_Assignment_
In the records below, find the line with "BUTTON pin SIG: D6 -> D7" and the line with "SD pin MOSI: D4 -> D10". Print both exactly, along with every line between them, and no other line.
+ + + + + + +
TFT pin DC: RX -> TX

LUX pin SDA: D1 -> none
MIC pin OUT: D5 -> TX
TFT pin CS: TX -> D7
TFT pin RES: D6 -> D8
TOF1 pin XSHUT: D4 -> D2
+ + + + + + +
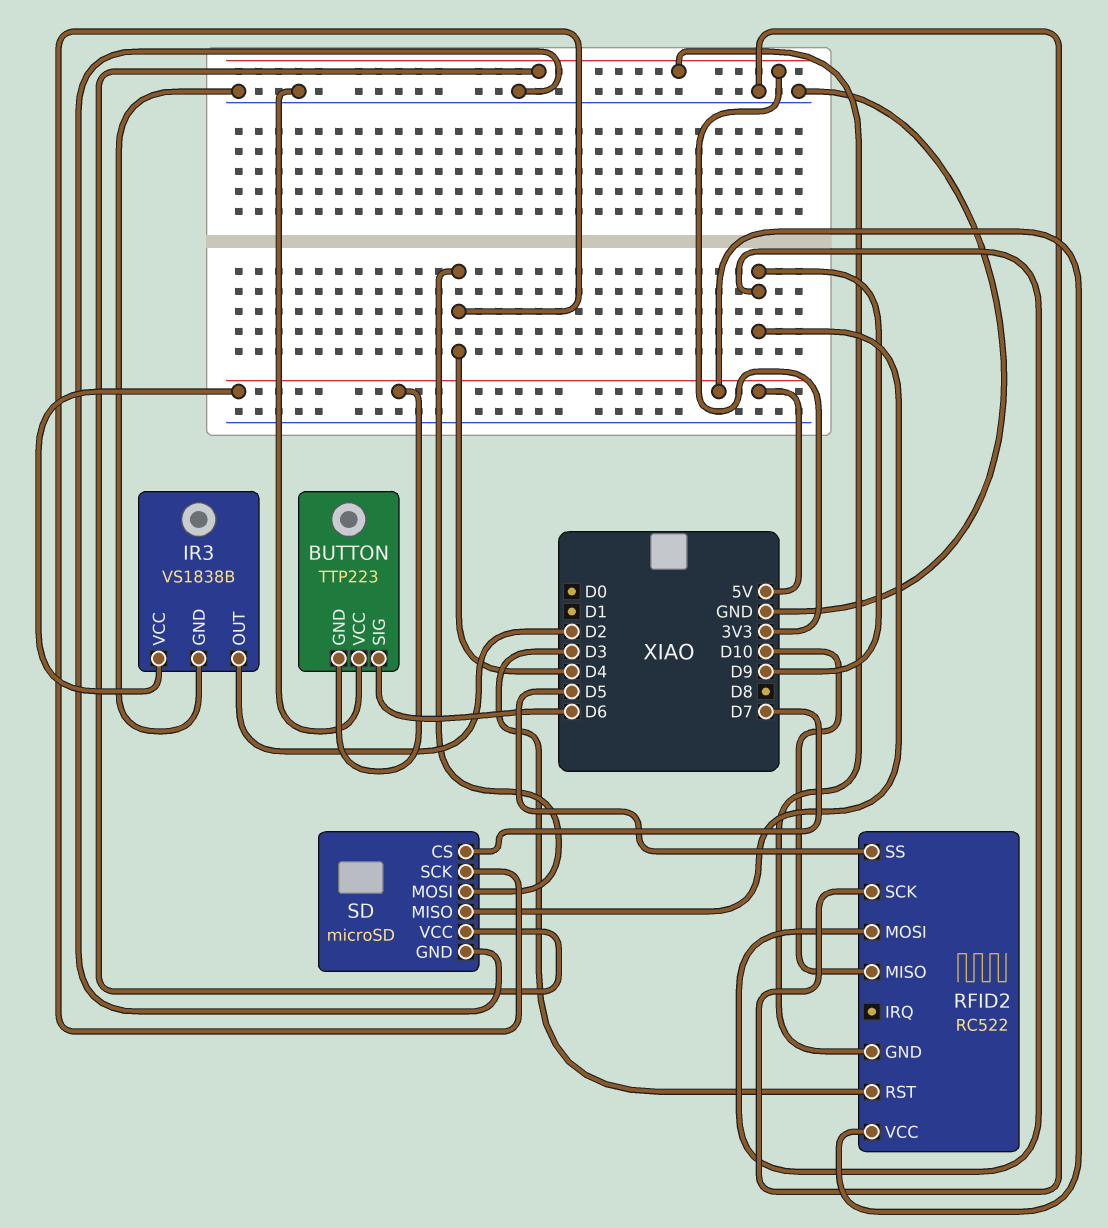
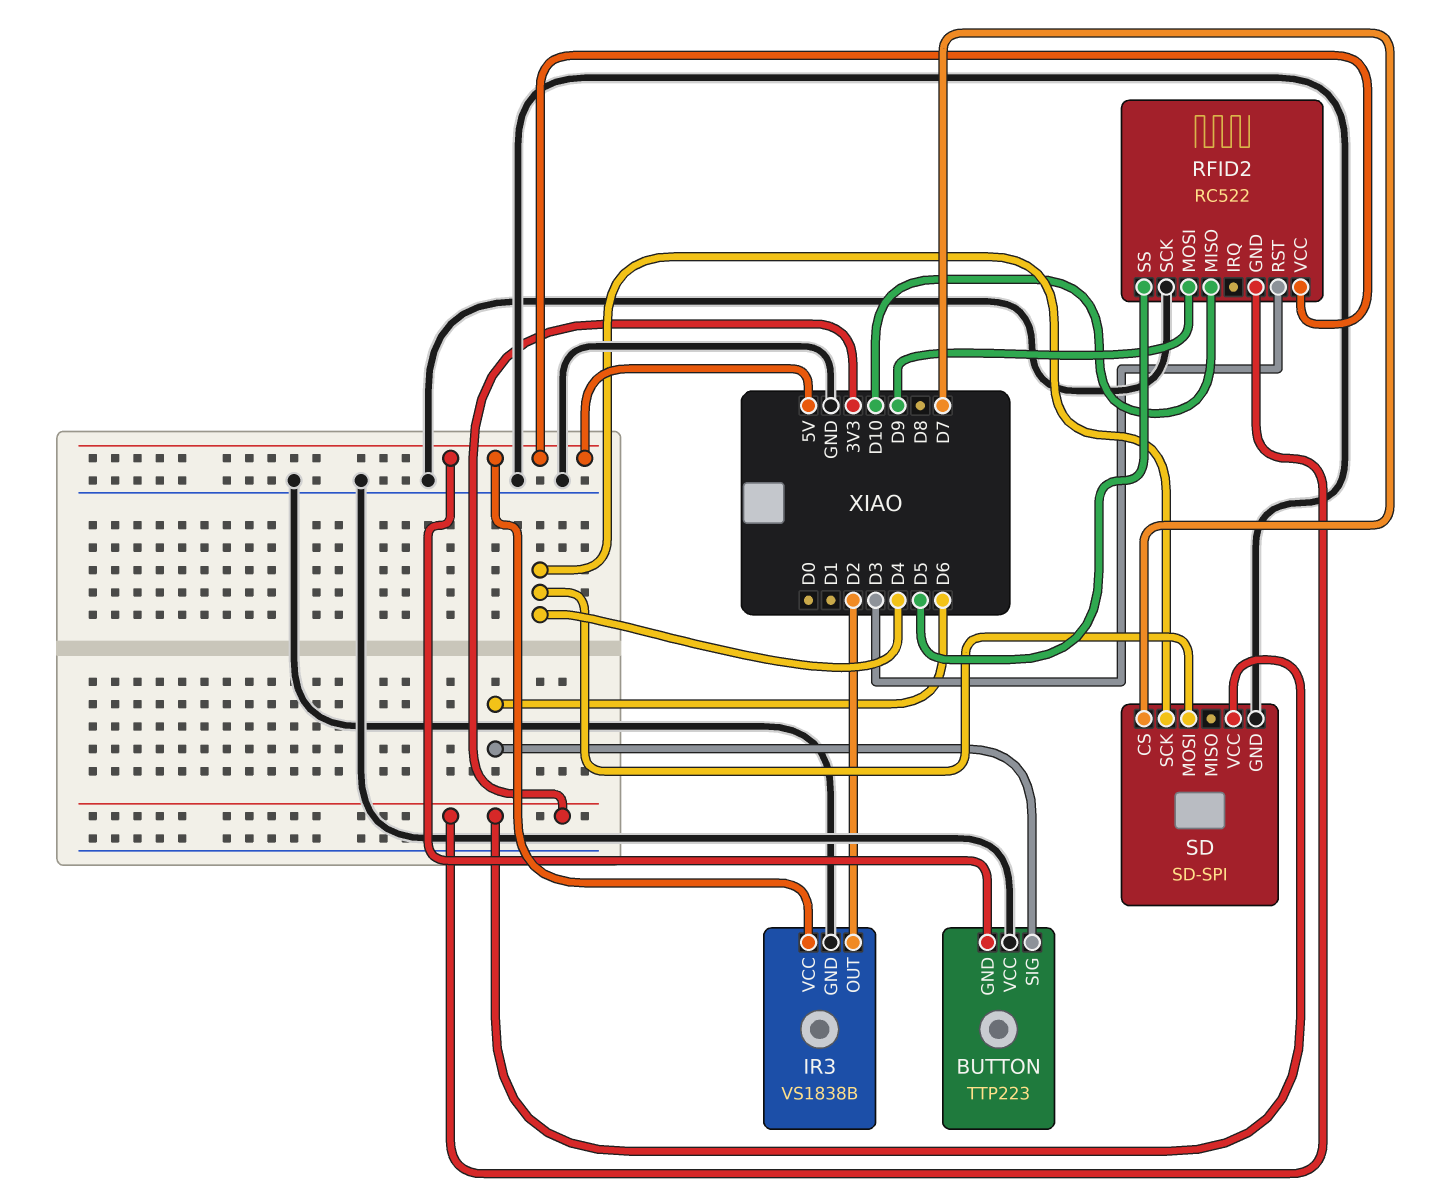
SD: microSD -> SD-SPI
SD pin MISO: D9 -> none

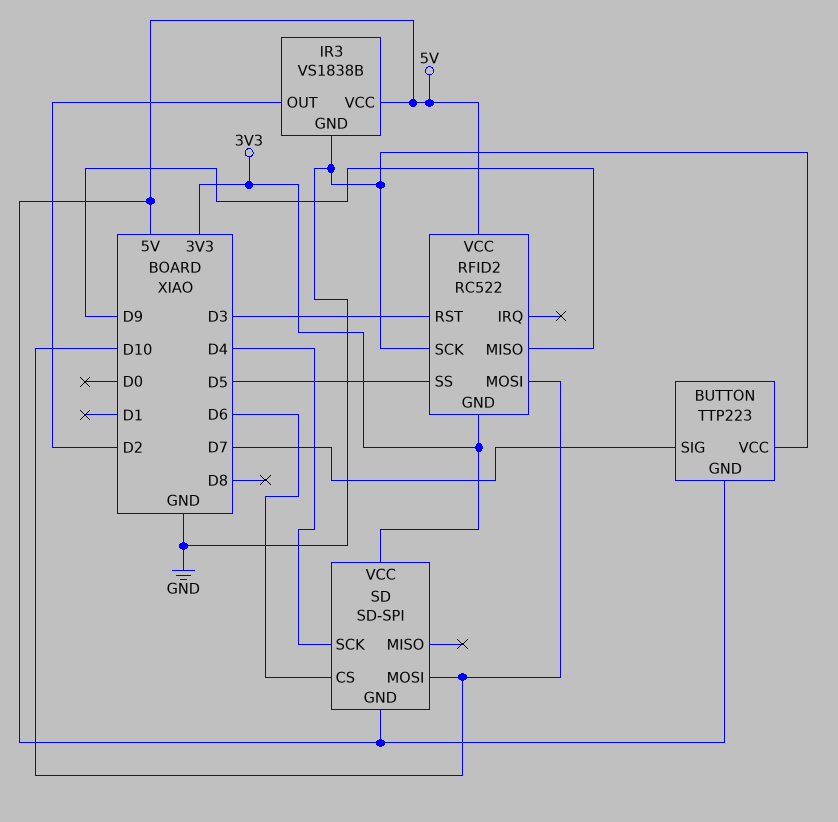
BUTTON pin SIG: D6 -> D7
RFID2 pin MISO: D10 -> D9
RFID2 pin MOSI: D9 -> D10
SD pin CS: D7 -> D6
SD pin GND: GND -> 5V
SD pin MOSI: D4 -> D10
+ + + + + + +
_Solved exercise_
BUTTON pin SIG: D6 -> D7
RFID2 pin MISO: D10 -> D9
RFID2 pin MOSI: D9 -> D10
SD pin CS: D7 -> D6
SD pin GND: GND -> 5V
SD pin MOSI: D4 -> D10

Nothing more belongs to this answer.